The lines to repeat are those below from the one containing "- relocated: siruzovi" down to the one containing "- appeared: velafolox (blue) (607,350)", both included; reproduce them exactly and nothing else.

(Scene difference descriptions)
--

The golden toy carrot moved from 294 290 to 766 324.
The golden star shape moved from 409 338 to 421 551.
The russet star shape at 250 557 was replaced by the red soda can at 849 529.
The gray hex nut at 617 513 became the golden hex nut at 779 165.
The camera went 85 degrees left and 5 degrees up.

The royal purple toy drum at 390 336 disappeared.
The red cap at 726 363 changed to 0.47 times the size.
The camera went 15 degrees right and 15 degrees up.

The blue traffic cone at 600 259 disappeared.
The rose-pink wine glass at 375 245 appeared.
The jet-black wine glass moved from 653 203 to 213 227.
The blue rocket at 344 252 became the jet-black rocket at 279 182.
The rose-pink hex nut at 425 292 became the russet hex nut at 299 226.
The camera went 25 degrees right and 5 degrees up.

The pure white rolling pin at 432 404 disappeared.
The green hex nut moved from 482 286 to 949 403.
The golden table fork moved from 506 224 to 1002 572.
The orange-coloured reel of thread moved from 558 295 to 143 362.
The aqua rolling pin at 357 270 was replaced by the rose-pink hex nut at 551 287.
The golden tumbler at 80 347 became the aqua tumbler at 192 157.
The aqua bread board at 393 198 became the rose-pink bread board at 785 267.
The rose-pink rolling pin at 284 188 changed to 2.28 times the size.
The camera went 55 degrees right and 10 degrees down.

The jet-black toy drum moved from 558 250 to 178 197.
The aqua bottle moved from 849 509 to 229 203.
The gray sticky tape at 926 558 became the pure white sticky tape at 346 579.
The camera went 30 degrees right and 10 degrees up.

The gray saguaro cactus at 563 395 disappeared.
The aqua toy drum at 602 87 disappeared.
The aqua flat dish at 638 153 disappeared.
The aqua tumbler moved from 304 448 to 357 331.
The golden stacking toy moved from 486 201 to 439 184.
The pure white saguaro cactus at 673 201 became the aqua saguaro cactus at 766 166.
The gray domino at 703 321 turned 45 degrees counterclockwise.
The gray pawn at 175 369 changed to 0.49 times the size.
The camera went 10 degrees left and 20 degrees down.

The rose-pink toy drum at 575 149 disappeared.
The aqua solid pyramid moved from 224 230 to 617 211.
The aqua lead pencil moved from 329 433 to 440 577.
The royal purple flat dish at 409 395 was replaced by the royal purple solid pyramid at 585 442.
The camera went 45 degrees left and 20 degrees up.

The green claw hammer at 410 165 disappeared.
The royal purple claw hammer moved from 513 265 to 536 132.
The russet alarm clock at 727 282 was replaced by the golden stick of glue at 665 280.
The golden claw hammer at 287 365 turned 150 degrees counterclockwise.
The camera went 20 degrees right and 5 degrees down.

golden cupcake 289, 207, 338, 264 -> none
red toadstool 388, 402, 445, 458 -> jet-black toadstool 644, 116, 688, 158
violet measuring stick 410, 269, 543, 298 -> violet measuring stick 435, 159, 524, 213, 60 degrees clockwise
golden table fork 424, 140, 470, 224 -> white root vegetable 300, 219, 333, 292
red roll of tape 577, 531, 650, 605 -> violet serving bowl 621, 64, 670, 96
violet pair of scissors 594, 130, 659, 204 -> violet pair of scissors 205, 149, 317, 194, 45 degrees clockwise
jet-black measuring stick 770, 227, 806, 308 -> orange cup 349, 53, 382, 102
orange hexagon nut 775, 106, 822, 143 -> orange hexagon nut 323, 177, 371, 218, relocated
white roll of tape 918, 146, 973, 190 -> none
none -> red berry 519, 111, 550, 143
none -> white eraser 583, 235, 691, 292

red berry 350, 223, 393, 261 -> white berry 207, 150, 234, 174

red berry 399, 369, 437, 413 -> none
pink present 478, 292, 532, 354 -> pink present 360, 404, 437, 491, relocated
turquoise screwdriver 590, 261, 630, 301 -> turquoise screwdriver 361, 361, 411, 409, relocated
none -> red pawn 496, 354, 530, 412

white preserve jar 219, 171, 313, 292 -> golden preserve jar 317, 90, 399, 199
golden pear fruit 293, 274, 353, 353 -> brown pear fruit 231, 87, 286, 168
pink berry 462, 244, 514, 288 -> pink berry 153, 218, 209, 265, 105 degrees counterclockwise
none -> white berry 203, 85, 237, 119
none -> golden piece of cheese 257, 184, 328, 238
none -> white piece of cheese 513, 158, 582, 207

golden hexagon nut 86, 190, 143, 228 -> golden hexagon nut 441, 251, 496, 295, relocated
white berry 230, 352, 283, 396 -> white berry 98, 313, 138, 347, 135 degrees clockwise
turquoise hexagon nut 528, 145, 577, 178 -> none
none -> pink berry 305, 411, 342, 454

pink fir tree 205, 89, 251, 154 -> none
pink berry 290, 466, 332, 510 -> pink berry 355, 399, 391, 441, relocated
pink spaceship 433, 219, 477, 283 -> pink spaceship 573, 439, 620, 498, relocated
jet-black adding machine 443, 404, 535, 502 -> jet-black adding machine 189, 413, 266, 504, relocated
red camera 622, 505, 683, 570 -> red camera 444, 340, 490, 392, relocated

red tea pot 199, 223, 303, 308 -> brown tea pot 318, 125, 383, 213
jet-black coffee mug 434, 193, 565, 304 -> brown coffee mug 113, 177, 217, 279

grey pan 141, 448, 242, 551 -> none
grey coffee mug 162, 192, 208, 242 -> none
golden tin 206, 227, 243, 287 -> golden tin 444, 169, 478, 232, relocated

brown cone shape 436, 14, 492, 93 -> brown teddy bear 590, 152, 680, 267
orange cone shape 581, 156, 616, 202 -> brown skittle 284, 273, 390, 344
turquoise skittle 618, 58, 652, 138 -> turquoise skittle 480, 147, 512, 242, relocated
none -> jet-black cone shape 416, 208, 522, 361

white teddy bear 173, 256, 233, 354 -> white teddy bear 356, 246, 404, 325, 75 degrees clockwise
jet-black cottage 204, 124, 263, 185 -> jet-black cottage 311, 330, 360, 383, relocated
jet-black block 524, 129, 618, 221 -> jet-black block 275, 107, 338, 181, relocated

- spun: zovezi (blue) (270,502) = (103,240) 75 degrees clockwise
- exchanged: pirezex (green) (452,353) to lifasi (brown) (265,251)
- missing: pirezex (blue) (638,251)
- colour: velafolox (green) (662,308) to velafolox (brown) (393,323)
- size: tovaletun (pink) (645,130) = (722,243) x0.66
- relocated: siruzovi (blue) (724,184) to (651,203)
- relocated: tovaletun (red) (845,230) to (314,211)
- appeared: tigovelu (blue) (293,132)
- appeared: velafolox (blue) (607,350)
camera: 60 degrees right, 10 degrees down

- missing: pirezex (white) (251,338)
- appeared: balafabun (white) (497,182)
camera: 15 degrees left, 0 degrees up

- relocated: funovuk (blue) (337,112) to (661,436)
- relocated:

--

> [FINISHED EXERCISE]
- relocated: siruzovi (blue) (724,184) to (651,203)
- relocated: tovaletun (red) (845,230) to (314,211)
- appeared: tigovelu (blue) (293,132)
- appeared: velafolox (blue) (607,350)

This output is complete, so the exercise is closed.